"""

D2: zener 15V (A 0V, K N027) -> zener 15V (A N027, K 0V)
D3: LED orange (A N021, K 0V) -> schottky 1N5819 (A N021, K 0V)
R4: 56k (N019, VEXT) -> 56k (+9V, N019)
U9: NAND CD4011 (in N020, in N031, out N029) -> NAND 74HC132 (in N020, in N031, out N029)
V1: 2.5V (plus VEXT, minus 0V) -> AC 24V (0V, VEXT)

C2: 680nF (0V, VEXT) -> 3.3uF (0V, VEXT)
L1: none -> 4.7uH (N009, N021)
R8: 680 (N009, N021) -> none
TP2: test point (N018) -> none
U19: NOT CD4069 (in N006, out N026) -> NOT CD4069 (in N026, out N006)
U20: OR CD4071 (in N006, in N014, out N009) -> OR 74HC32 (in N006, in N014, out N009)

"""
"""

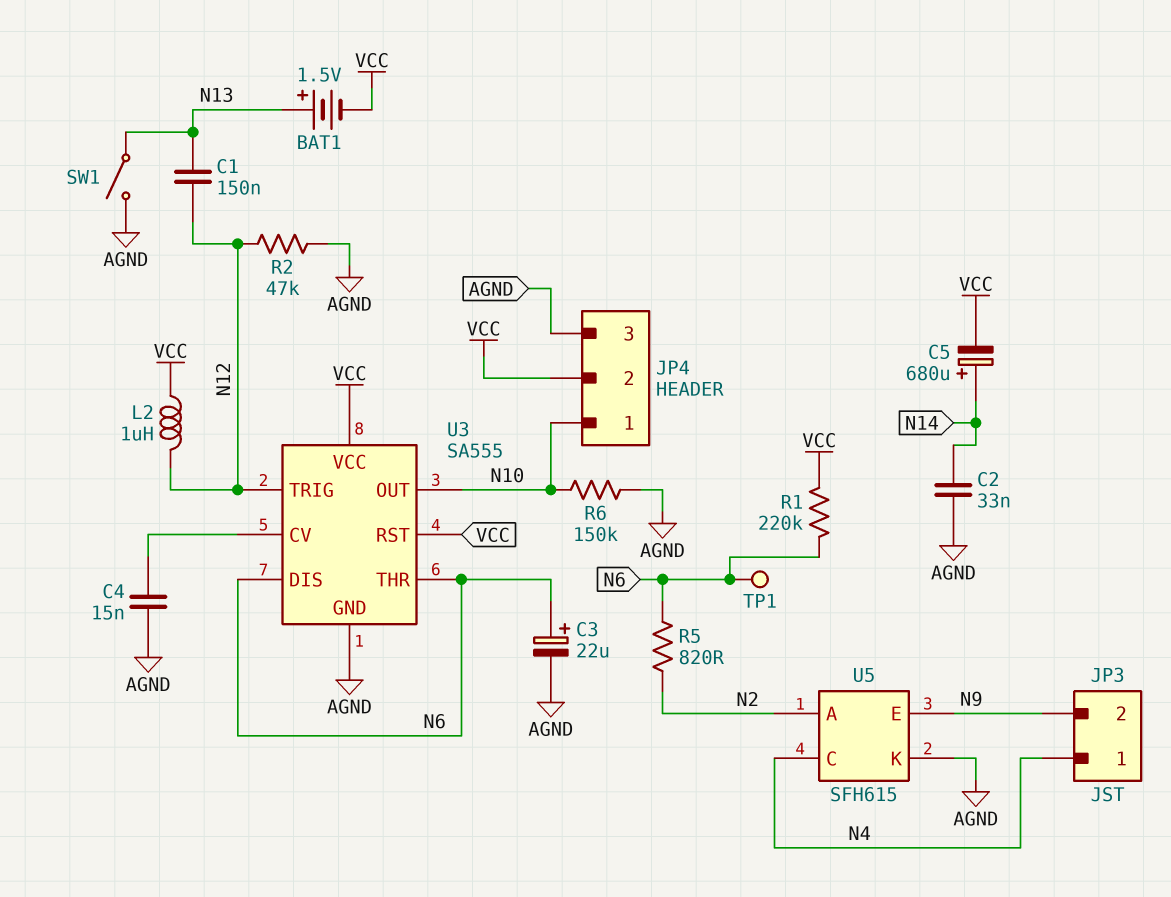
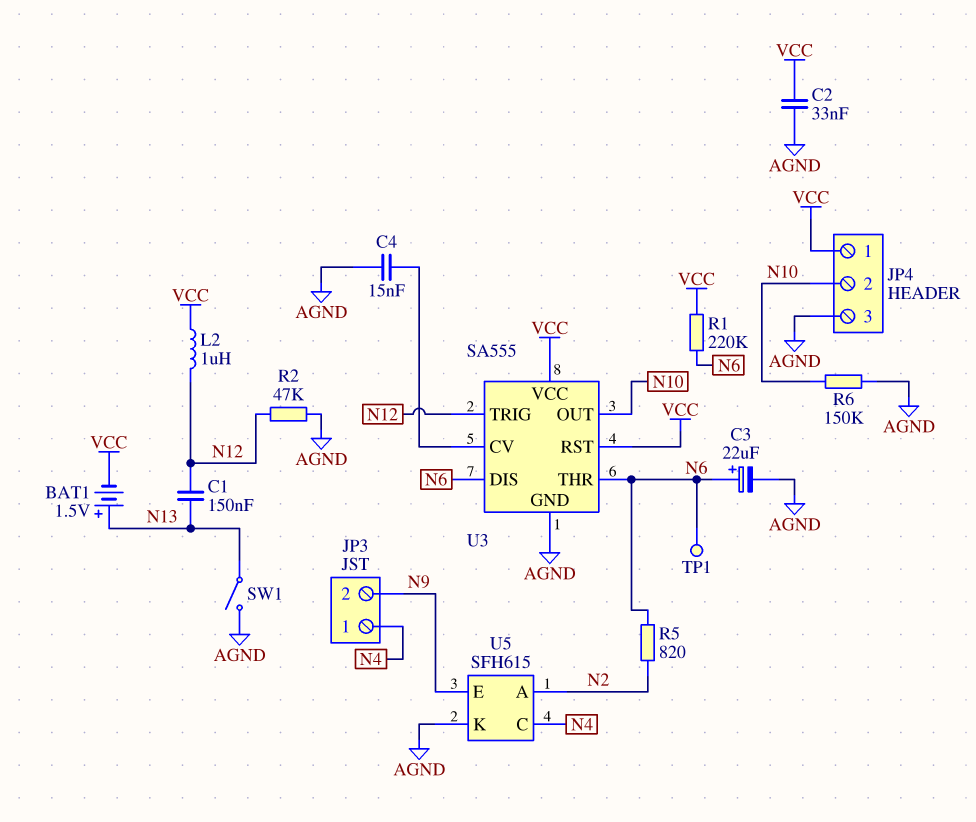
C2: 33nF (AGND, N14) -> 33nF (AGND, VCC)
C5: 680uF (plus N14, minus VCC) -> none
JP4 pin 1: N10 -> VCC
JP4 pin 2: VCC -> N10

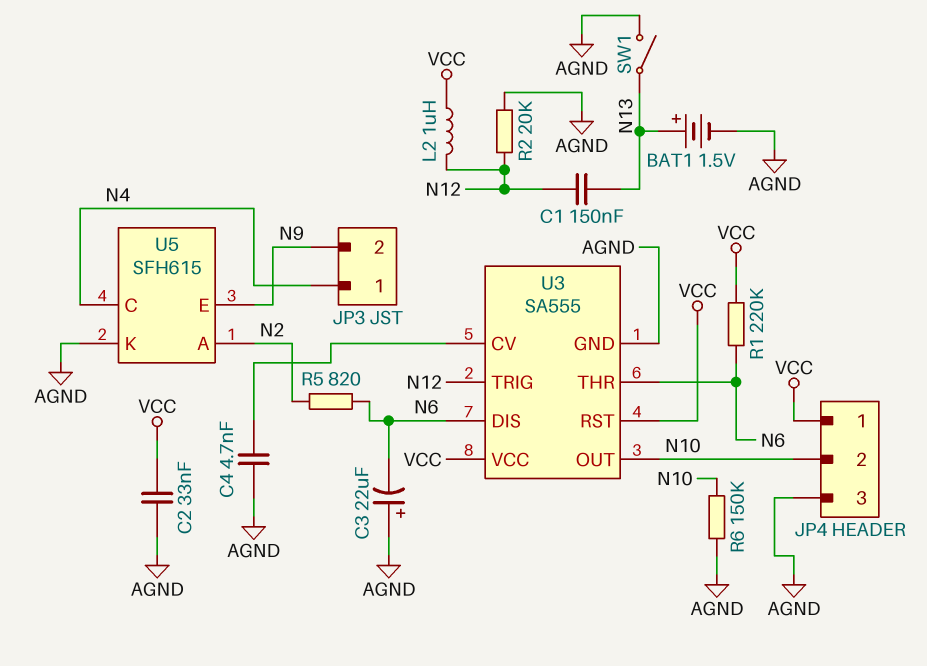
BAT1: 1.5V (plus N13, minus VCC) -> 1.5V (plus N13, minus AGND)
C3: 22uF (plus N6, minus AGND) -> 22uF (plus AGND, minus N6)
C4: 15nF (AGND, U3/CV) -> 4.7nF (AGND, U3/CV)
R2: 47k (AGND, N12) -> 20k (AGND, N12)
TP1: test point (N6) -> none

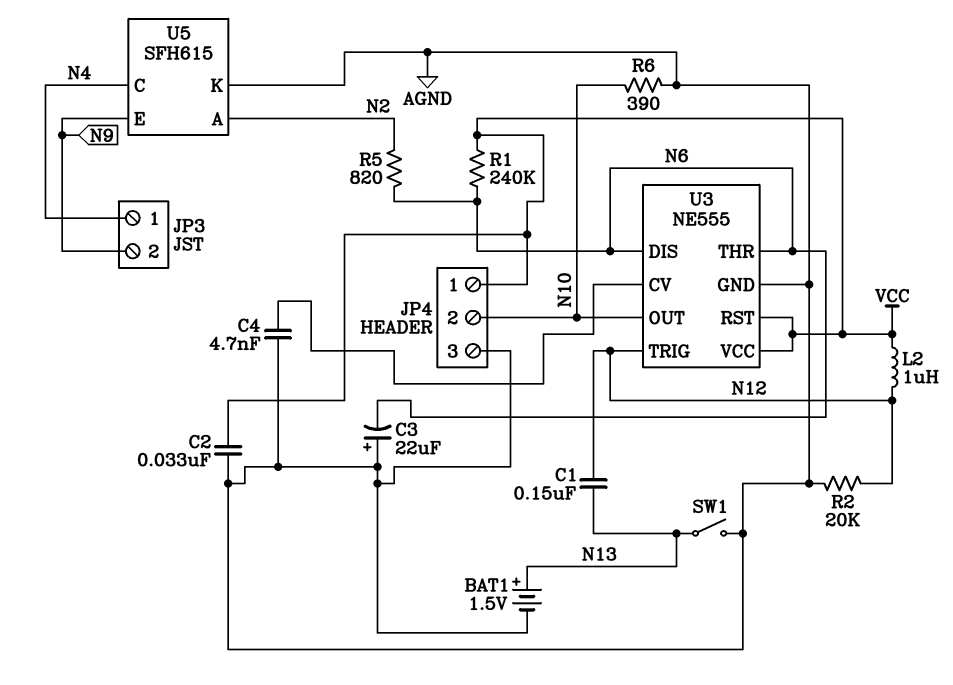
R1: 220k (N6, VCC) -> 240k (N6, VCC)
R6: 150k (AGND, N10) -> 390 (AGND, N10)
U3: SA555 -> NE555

"""

Directions for this task:
If a line in the material contains "AGND", show it.

Written response:
C2: 33nF (AGND, N14) -> 33nF (AGND, VCC)
BAT1: 1.5V (plus N13, minus VCC) -> 1.5V (plus N13, minus AGND)
C3: 22uF (plus N6, minus AGND) -> 22uF (plus AGND, minus N6)
C4: 15nF (AGND, U3/CV) -> 4.7nF (AGND, U3/CV)
R2: 47k (AGND, N12) -> 20k (AGND, N12)
R6: 150k (AGND, N10) -> 390 (AGND, N10)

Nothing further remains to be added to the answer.